==== Extracted material
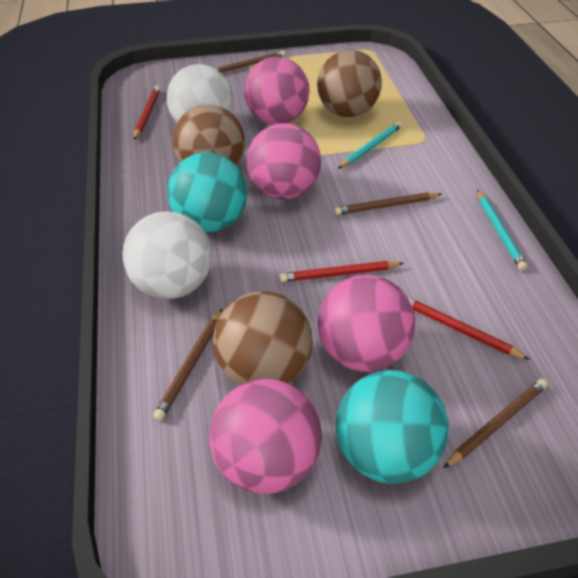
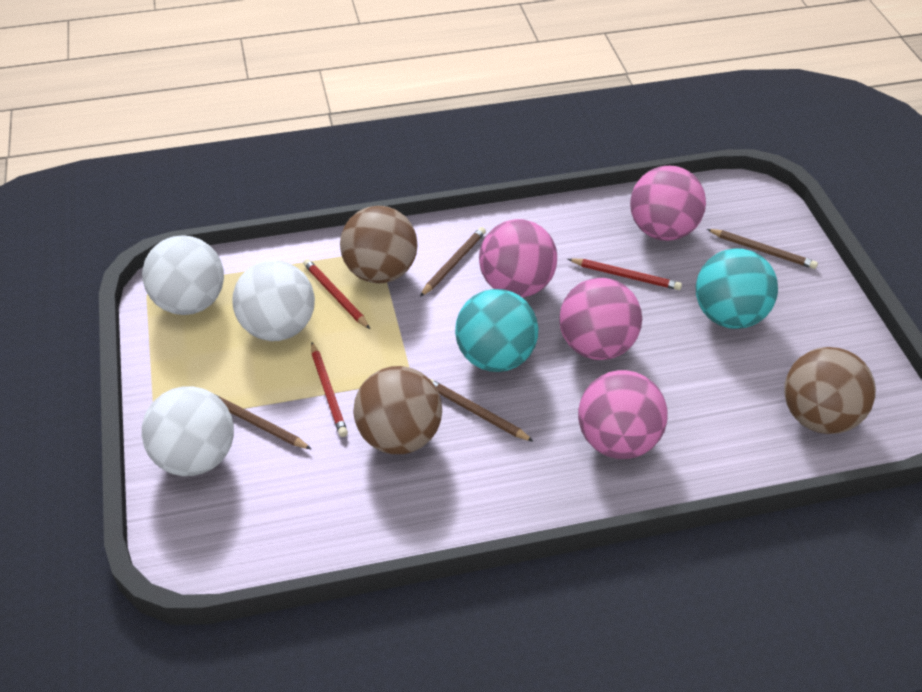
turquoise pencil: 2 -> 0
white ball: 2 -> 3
========
==== Extracted material
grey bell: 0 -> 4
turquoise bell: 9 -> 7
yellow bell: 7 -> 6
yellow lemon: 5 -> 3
========
_Task instructions:_ Provide the count, and nothing else, of lines in the data above where the word "turquoise" occurs.

_Exercise response:_ 2